- [DATASET]:
::::::::
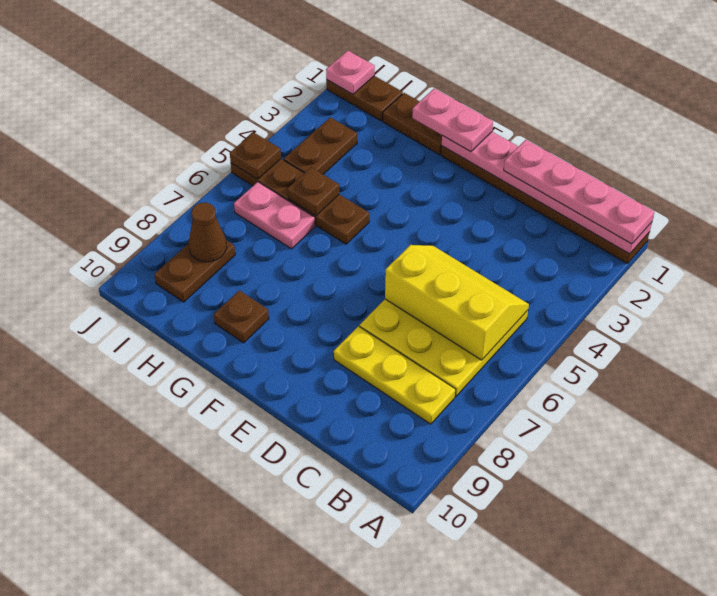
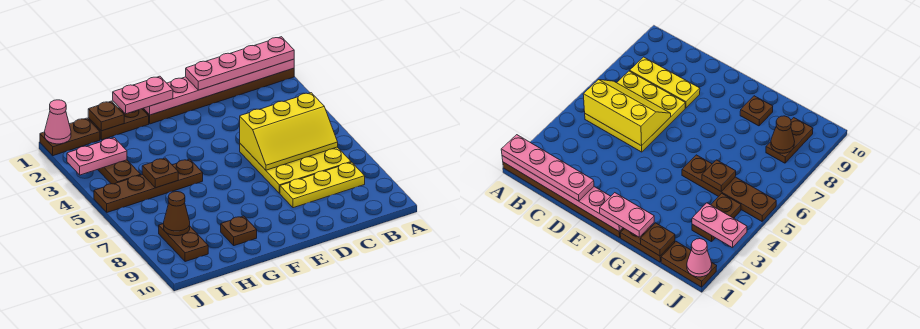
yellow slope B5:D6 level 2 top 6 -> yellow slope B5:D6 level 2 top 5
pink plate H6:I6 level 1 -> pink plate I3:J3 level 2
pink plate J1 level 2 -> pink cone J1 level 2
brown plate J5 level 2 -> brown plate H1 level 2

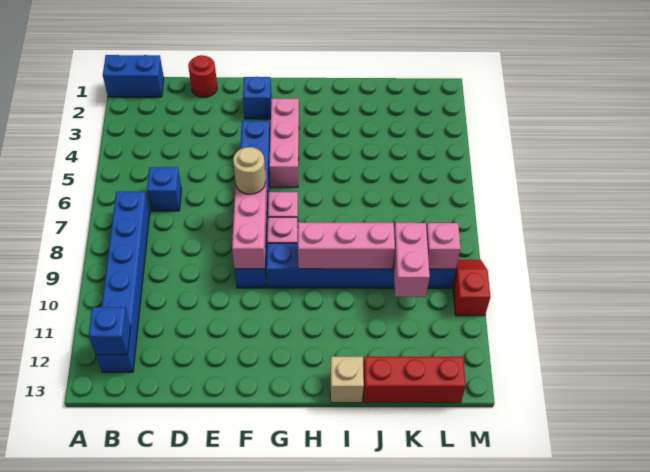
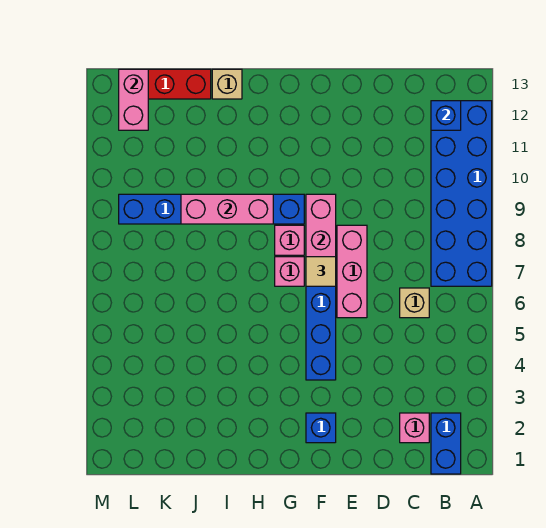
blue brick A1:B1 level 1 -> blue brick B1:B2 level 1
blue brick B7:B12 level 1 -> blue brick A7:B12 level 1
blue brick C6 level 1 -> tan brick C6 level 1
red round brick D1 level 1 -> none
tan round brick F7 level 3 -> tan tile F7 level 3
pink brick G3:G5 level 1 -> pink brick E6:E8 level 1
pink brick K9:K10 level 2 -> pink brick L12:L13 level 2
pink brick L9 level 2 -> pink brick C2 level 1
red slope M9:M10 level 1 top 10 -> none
::::::::
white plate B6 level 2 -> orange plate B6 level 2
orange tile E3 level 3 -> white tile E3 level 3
::::::::
- [WHAT THE TASK ASKS]: State the number of lines in the data above that include the word "brick", leaving out any other words.

- [COMPLETED TASK]: 8